● **What you are asked to do**
Whenever "degrees" appears in a line, please copy that line from the data.

● **Information shown**

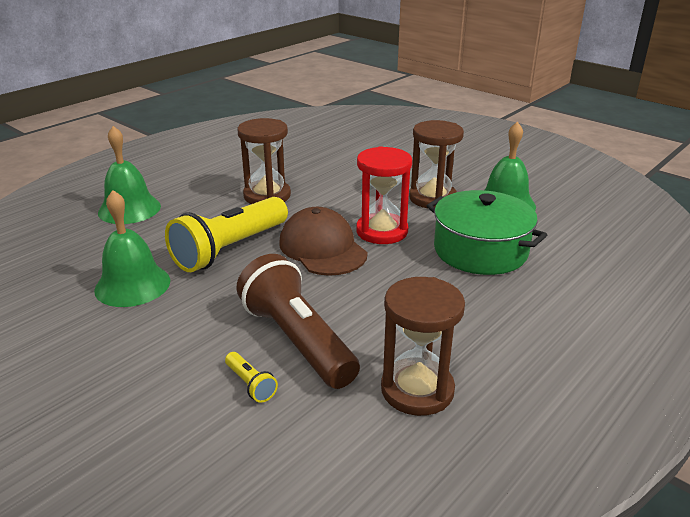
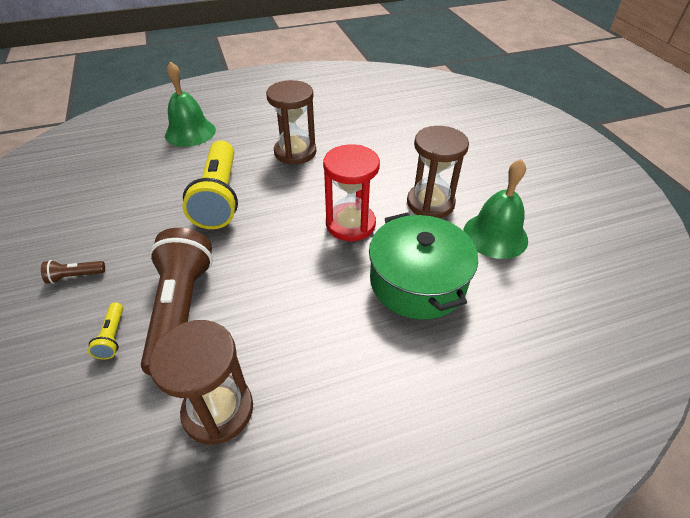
camera: 30 degrees right, 15 degrees up
green bell [94,190,170,307] -> none
yellow flashlight [165,197,288,272] -> yellow flashlight turned 75 degrees counterclockwise [182,141,238,229]
brown cap [279,207,368,276] -> none
none -> brown flashlight [41,260,105,284]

● **Answer to the exercise**
camera: 30 degrees right, 15 degrees up
yellow flashlight [165,197,288,272] -> yellow flashlight turned 75 degrees counterclockwise [182,141,238,229]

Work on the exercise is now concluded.